- **Task requirements**: Any images in the material are to be dropped while every line is retyped exactly.

- **Entries supplied**:
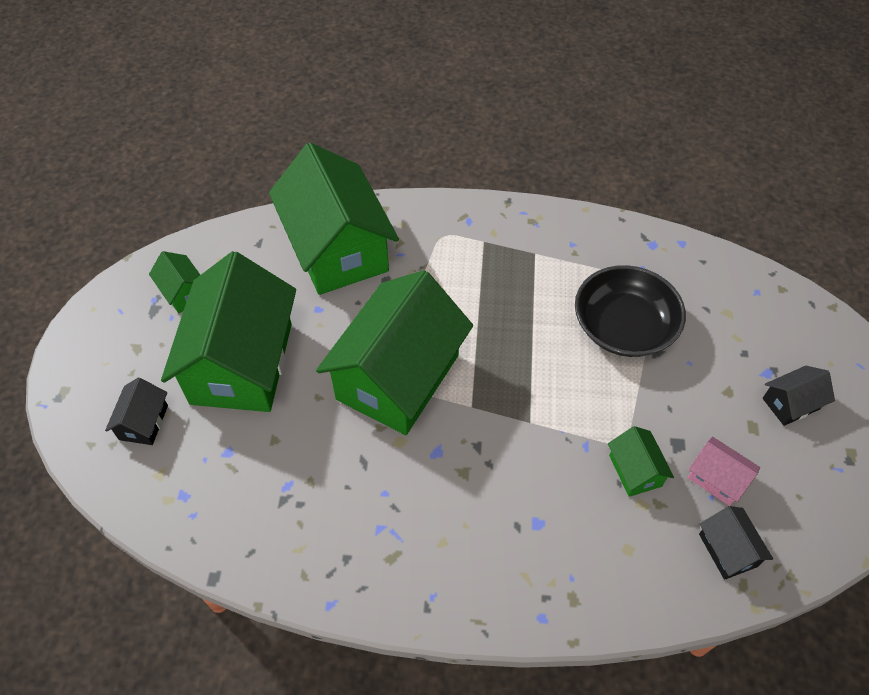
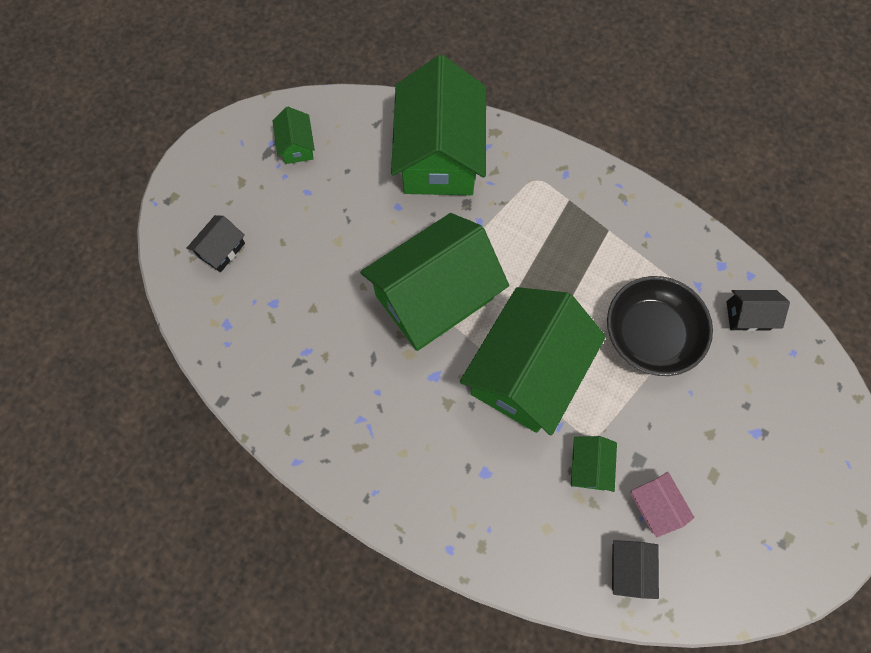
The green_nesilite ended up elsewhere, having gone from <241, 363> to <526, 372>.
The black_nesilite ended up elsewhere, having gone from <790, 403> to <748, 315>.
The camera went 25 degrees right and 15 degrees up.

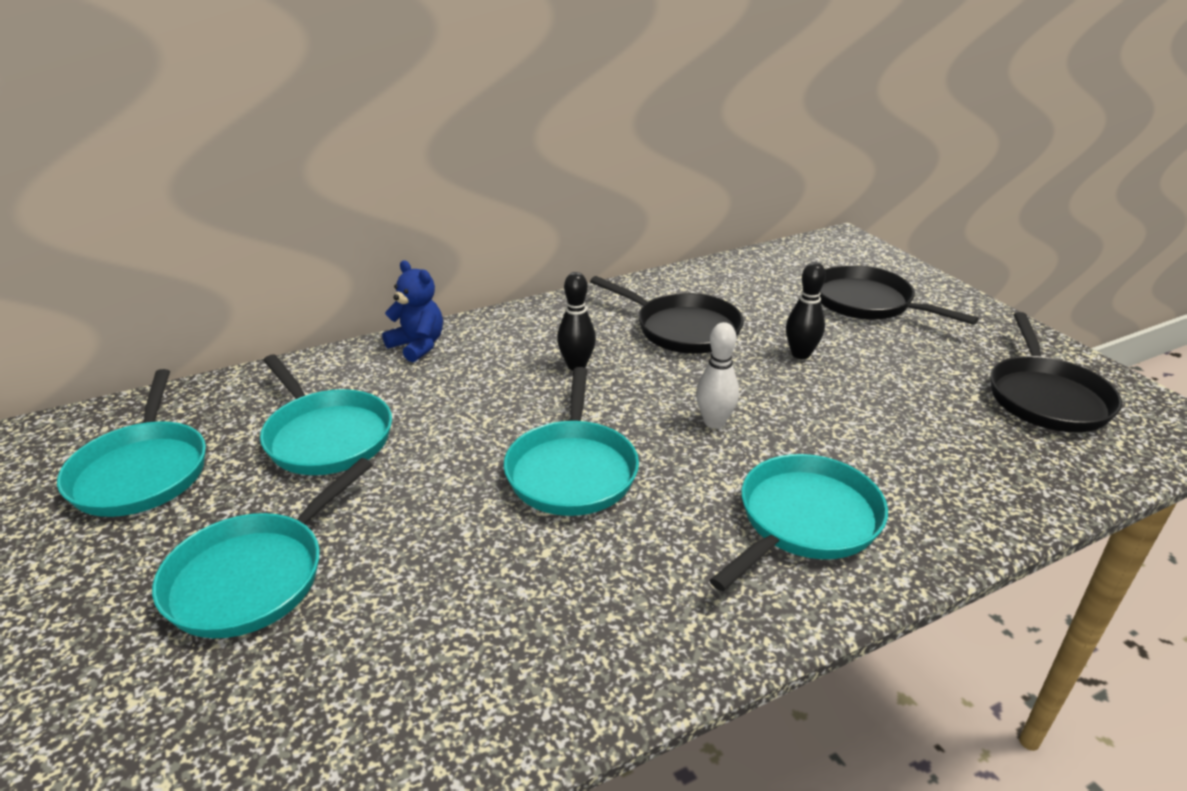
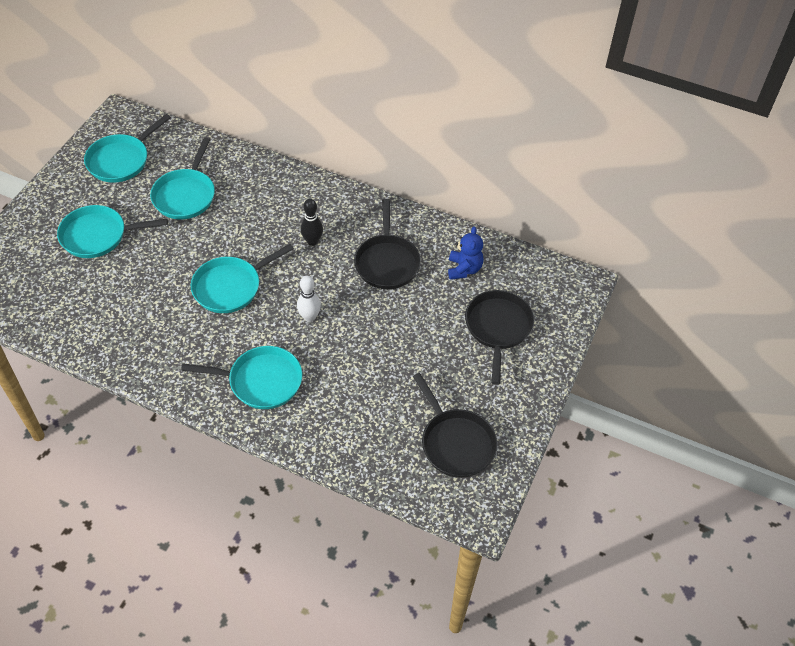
The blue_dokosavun ended up elsewhere, having gone from <418, 346> to <464, 269>.
The second view lost the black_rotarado at <800, 354>.
The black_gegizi at <1046, 397> ended up facing another way, 90 degrees counterclockwise from before.
The camera went 50 degrees right and 20 degrees up.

- **Expected answer**:
The green_nesilite ended up elsewhere, having gone from <241, 363> to <526, 372>.
The black_nesilite ended up elsewhere, having gone from <790, 403> to <748, 315>.
The camera went 25 degrees right and 15 degrees up.

The blue_dokosavun ended up elsewhere, having gone from <418, 346> to <464, 269>.
The second view lost the black_rotarado at <800, 354>.
The black_gegizi at <1046, 397> ended up facing another way, 90 degrees counterclockwise from before.
The camera went 50 degrees right and 20 degrees up.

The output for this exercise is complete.